§ **Task directions**: Leave out the pictures and copy the remaining records exactly.

---------------

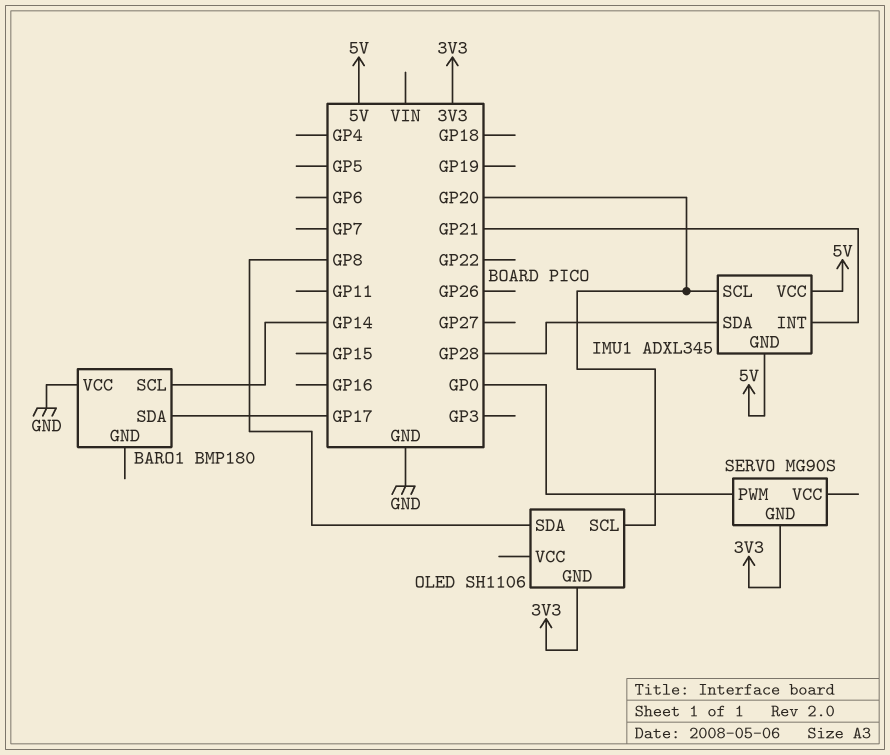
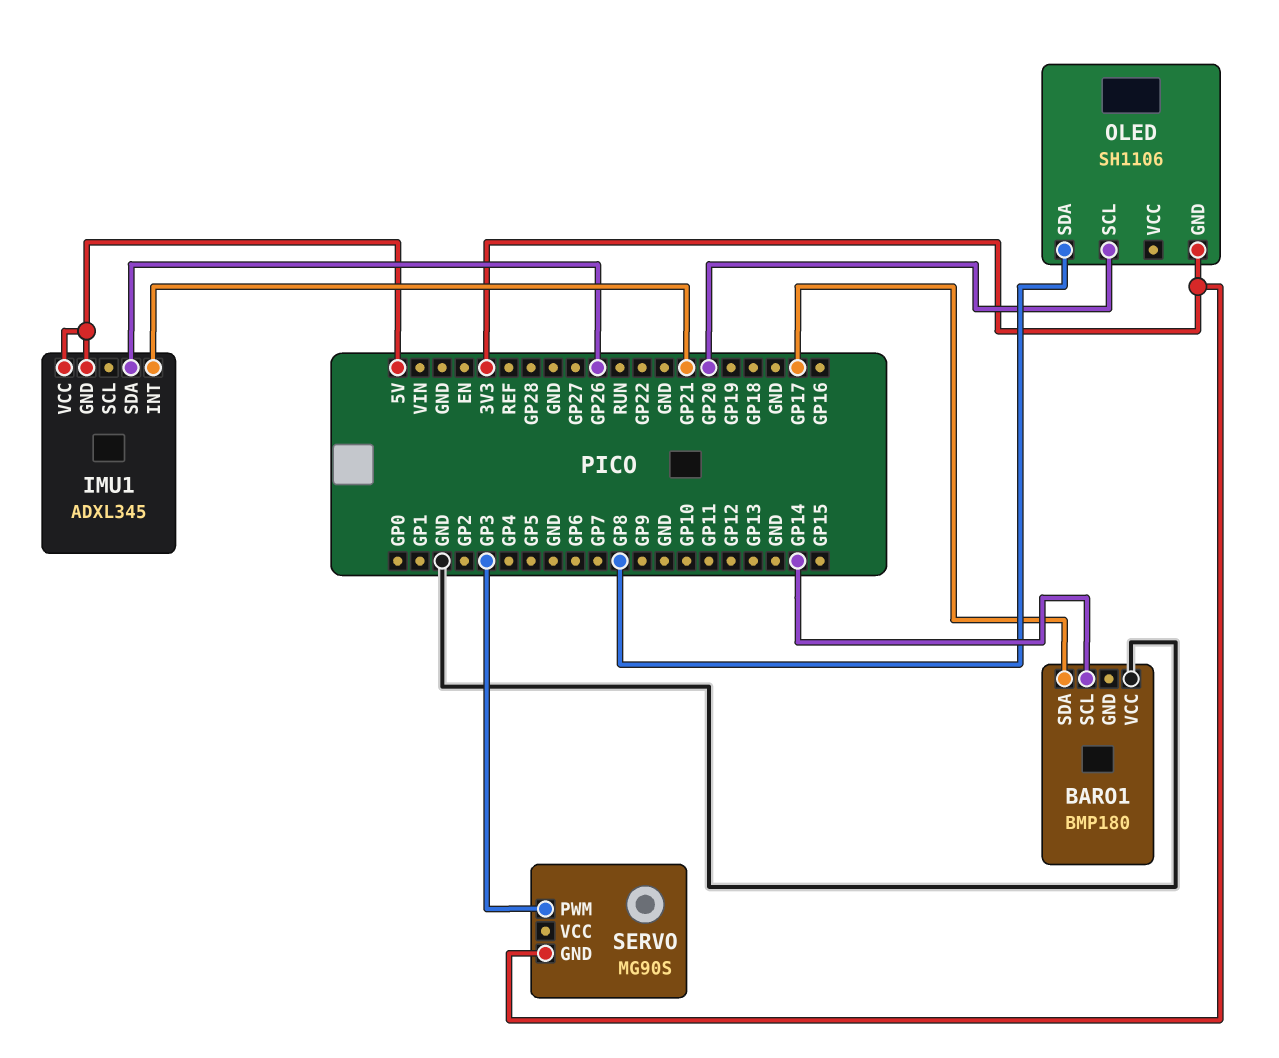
IMU1 pin SCL: GP20 -> none
IMU1 pin SDA: GP28 -> GP26
SERVO pin PWM: GP0 -> GP3

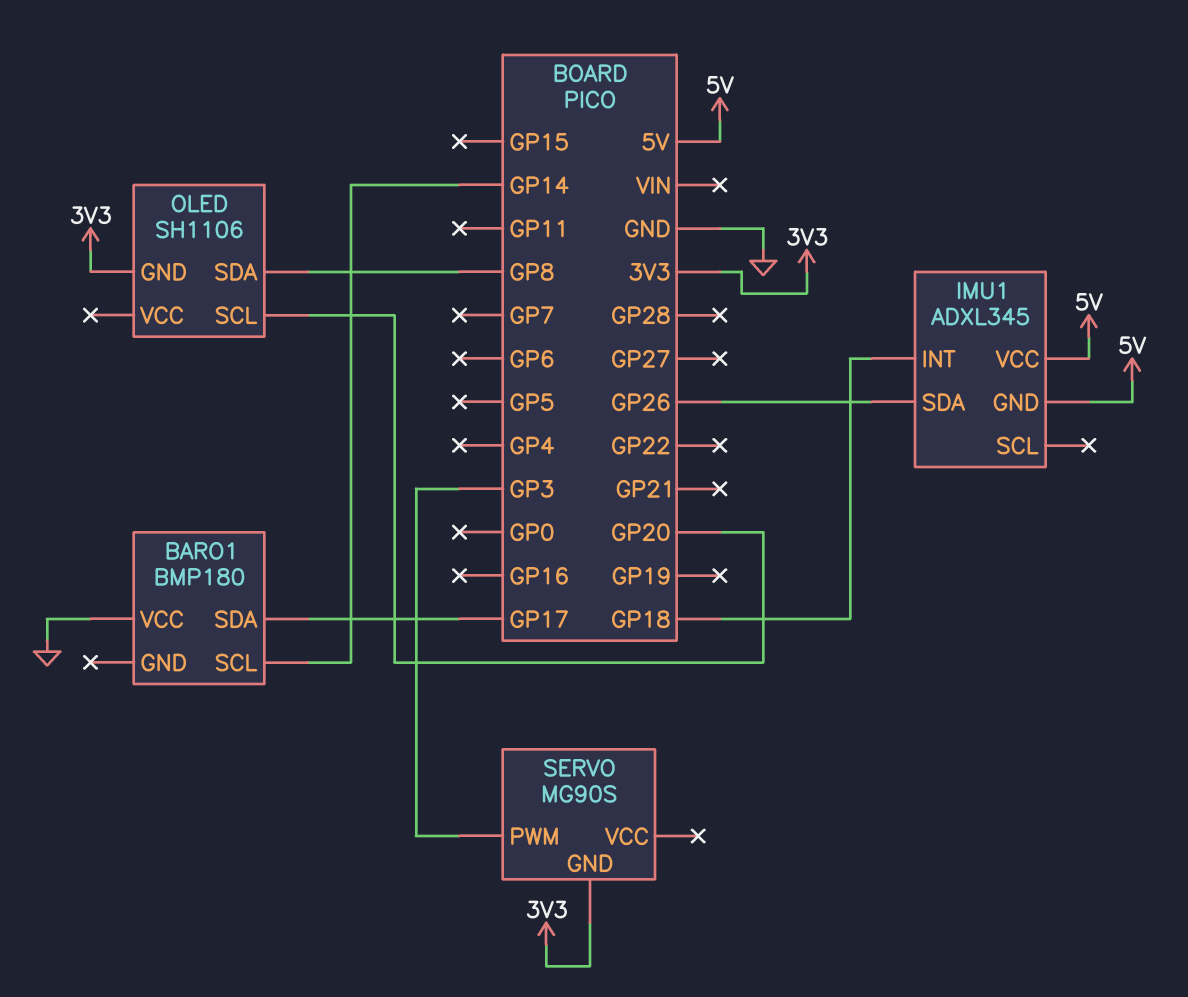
IMU1 pin INT: GP21 -> GP18

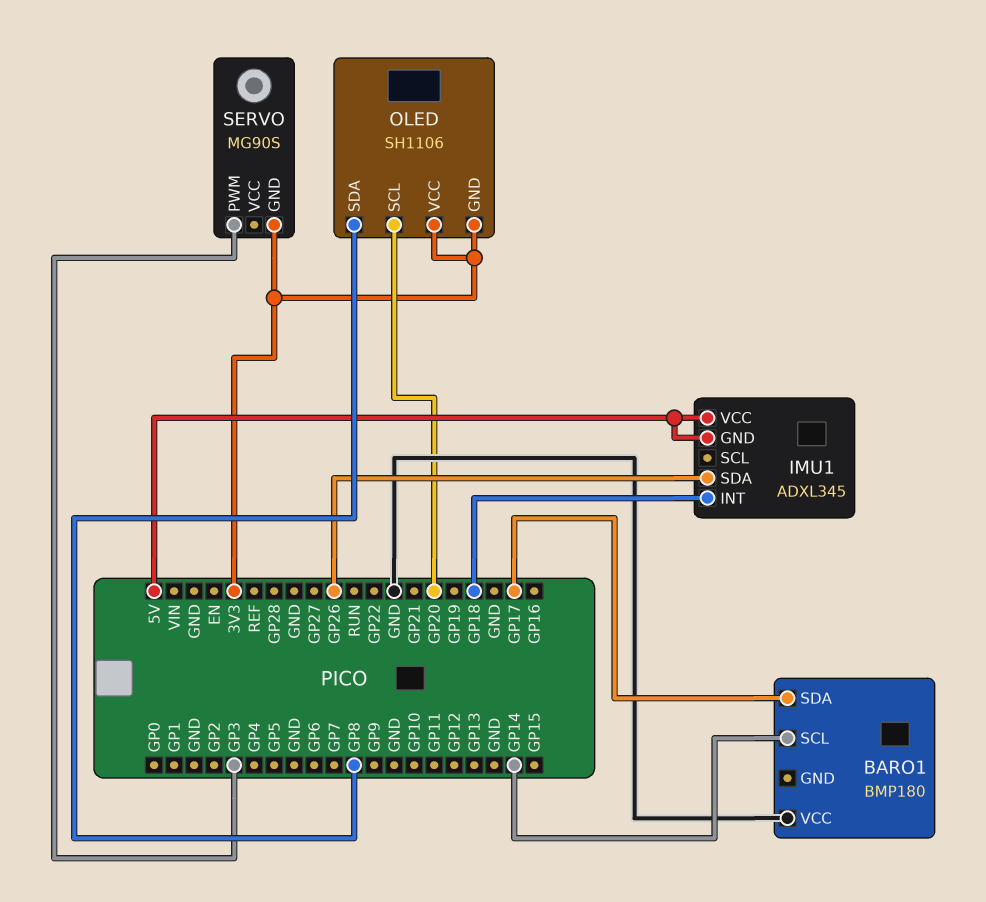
OLED pin VCC: none -> 3V3

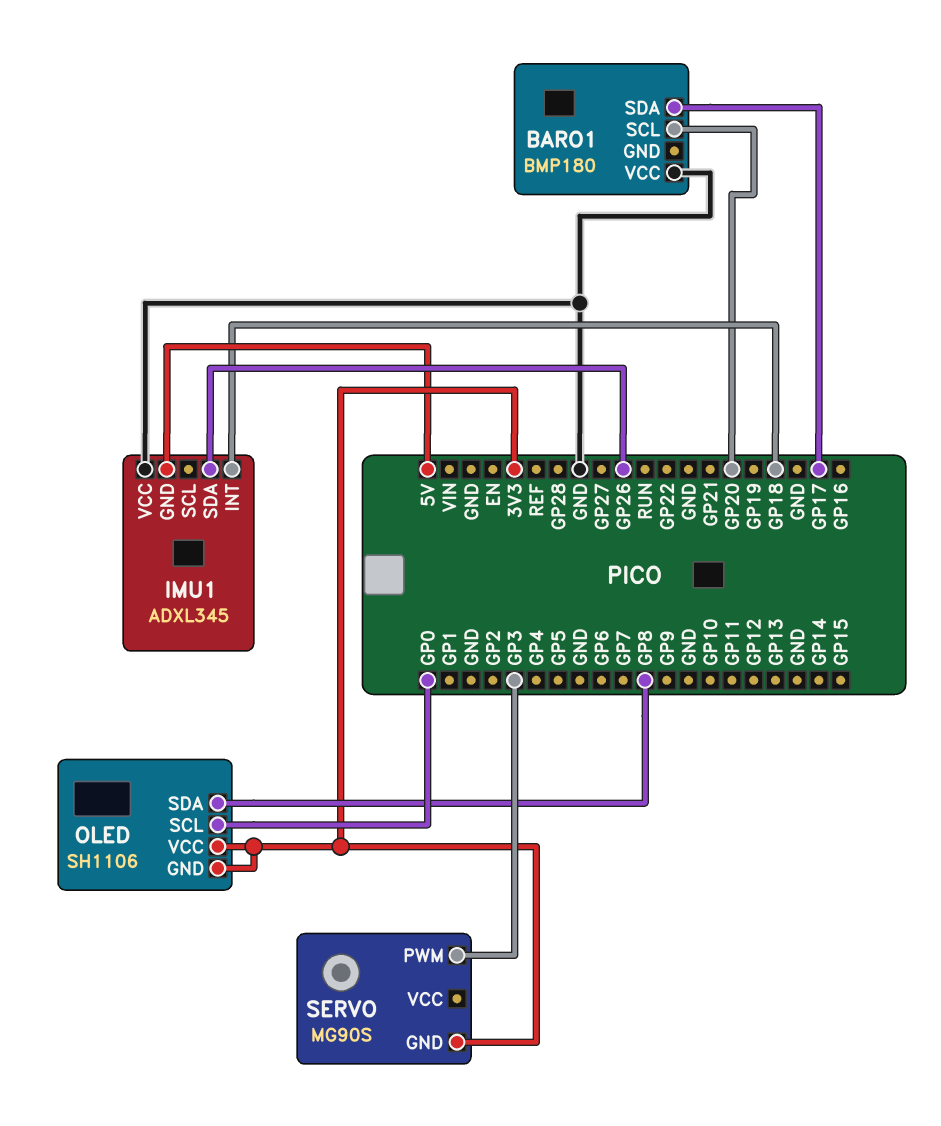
BARO1 pin SCL: GP14 -> GP20
IMU1 pin VCC: 5V -> GND
OLED pin SCL: GP20 -> GP0

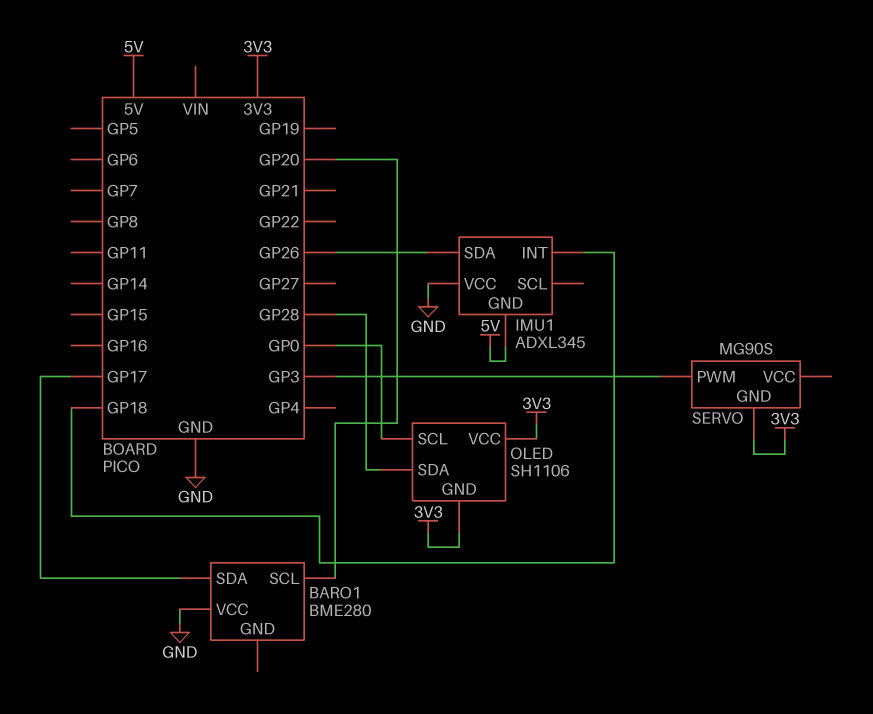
BARO1: BMP180 -> BME280
OLED pin SDA: GP8 -> GP28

---------------

§ **Task answer**:
IMU1 pin SCL: GP20 -> none
IMU1 pin SDA: GP28 -> GP26
SERVO pin PWM: GP0 -> GP3

IMU1 pin INT: GP21 -> GP18

OLED pin VCC: none -> 3V3

BARO1 pin SCL: GP14 -> GP20
IMU1 pin VCC: 5V -> GND
OLED pin SCL: GP20 -> GP0

BARO1: BMP180 -> BME280
OLED pin SDA: GP8 -> GP28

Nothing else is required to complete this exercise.